─── Information

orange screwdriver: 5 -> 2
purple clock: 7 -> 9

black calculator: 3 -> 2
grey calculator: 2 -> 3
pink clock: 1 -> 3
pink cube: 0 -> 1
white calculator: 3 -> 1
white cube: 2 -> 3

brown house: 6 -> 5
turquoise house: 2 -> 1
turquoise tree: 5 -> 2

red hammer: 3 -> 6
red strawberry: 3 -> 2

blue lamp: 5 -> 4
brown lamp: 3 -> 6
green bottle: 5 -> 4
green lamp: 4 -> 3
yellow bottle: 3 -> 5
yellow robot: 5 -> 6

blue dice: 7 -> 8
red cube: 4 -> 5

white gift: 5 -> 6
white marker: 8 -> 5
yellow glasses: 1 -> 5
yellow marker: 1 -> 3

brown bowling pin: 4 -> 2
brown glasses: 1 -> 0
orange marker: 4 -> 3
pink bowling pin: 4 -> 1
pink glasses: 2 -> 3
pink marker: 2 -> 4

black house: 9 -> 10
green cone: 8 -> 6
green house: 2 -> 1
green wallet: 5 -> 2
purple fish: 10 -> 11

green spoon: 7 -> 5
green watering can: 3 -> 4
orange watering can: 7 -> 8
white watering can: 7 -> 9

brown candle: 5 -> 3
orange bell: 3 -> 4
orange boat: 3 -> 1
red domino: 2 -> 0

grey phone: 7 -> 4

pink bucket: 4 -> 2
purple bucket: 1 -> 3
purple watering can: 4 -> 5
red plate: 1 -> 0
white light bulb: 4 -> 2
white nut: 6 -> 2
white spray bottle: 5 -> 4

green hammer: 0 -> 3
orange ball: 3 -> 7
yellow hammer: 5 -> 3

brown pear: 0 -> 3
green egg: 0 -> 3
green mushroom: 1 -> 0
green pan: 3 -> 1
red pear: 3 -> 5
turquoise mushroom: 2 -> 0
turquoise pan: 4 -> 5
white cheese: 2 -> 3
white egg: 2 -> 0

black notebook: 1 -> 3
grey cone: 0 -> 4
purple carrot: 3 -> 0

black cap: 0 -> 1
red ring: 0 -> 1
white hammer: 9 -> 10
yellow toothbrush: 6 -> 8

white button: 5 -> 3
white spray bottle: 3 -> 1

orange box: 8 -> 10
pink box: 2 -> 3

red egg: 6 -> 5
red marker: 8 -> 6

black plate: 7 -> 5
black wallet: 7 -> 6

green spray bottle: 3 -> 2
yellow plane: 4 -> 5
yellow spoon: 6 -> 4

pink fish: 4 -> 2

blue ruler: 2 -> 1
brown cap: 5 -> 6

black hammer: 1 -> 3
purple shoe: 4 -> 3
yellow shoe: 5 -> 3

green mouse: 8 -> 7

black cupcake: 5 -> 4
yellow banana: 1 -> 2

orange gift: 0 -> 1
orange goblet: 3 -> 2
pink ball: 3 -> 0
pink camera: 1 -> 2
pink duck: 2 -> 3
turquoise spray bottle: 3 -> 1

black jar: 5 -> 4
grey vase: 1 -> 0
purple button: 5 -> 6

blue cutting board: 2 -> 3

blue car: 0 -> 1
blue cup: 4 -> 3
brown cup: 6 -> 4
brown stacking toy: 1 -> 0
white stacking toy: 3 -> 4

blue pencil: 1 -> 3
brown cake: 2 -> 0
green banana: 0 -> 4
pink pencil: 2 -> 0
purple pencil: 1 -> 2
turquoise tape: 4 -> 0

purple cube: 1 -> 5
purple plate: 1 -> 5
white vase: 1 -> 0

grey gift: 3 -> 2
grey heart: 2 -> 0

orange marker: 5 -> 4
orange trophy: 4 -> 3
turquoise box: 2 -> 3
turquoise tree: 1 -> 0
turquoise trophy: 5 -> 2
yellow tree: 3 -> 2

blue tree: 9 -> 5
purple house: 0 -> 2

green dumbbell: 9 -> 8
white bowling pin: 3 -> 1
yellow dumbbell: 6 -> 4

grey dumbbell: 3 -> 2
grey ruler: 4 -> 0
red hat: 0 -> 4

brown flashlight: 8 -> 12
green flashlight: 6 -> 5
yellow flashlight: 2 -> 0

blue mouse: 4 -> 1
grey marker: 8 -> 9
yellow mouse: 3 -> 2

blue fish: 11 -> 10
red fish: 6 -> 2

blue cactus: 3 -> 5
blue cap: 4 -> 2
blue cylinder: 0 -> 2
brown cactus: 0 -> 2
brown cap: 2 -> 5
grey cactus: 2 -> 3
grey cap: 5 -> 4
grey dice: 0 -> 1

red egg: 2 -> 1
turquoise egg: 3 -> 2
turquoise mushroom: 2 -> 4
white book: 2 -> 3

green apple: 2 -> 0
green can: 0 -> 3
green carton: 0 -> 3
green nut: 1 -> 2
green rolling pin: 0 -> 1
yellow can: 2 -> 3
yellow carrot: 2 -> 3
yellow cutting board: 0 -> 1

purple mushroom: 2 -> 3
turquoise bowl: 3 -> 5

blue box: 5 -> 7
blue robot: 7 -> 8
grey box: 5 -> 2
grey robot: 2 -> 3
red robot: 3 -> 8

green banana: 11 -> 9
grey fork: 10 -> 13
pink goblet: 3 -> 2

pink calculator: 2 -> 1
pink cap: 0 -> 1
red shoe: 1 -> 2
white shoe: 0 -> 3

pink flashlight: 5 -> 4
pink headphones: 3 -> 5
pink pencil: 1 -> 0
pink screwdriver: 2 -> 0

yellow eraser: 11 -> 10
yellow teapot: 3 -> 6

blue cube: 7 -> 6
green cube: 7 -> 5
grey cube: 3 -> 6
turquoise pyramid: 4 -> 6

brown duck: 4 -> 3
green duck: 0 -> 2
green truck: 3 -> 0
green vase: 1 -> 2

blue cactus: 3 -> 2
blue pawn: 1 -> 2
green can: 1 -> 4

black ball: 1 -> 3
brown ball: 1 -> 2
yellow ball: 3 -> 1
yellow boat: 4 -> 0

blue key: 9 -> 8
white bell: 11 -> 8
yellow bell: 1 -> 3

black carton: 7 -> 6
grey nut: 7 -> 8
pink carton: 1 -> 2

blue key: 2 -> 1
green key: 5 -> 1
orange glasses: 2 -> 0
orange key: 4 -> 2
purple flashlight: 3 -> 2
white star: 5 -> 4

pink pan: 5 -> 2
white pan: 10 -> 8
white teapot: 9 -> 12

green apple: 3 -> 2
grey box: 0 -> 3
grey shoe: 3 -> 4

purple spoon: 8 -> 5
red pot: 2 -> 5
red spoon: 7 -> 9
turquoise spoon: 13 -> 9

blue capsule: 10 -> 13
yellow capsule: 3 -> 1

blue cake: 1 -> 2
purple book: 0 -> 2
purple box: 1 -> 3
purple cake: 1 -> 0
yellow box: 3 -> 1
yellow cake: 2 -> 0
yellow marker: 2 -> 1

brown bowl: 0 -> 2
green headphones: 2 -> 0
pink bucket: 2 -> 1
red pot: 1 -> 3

──────

Goal of the exercise =>
Please return exactly the lines from the one containing "yellow capsule: 3 -> 1" through the end of the entries above, adding no other line.

Your solution =>
yellow capsule: 3 -> 1

blue cake: 1 -> 2
purple book: 0 -> 2
purple box: 1 -> 3
purple cake: 1 -> 0
yellow box: 3 -> 1
yellow cake: 2 -> 0
yellow marker: 2 -> 1

brown bowl: 0 -> 2
green headphones: 2 -> 0
pink bucket: 2 -> 1
red pot: 1 -> 3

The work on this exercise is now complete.